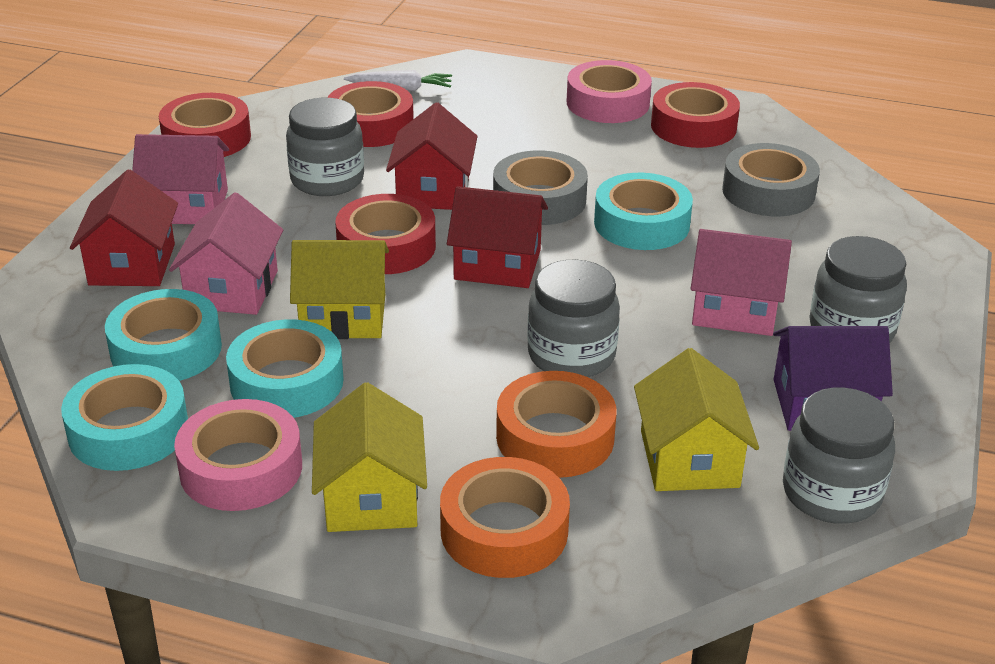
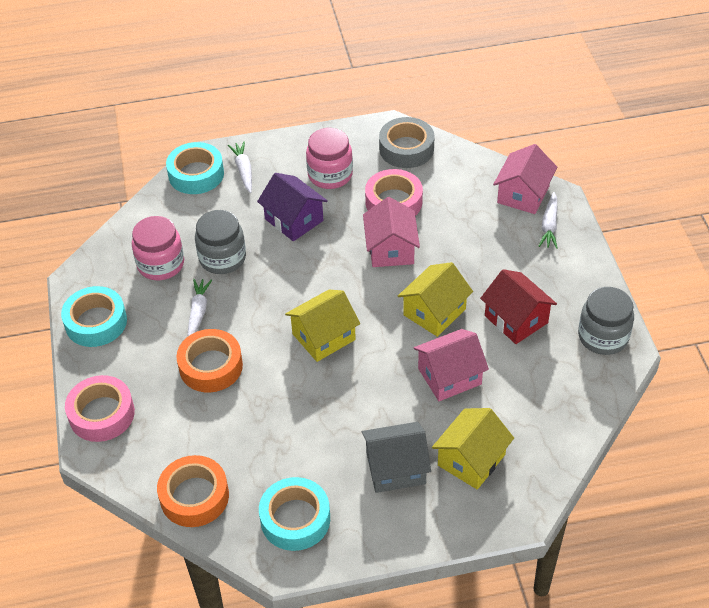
grey house: 0 -> 1
grey jar: 4 -> 2
grey tape: 2 -> 1
pink jar: 0 -> 2
red house: 3 -> 1
red tape: 4 -> 0
turquoise tape: 4 -> 3
white carrot: 1 -> 3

● ● ● ●

Task to carry out
Please repeat every line from the listing above exactly as it appears. Drop the pictures.

Expected answer
grey house: 0 -> 1
grey jar: 4 -> 2
grey tape: 2 -> 1
pink jar: 0 -> 2
red house: 3 -> 1
red tape: 4 -> 0
turquoise tape: 4 -> 3
white carrot: 1 -> 3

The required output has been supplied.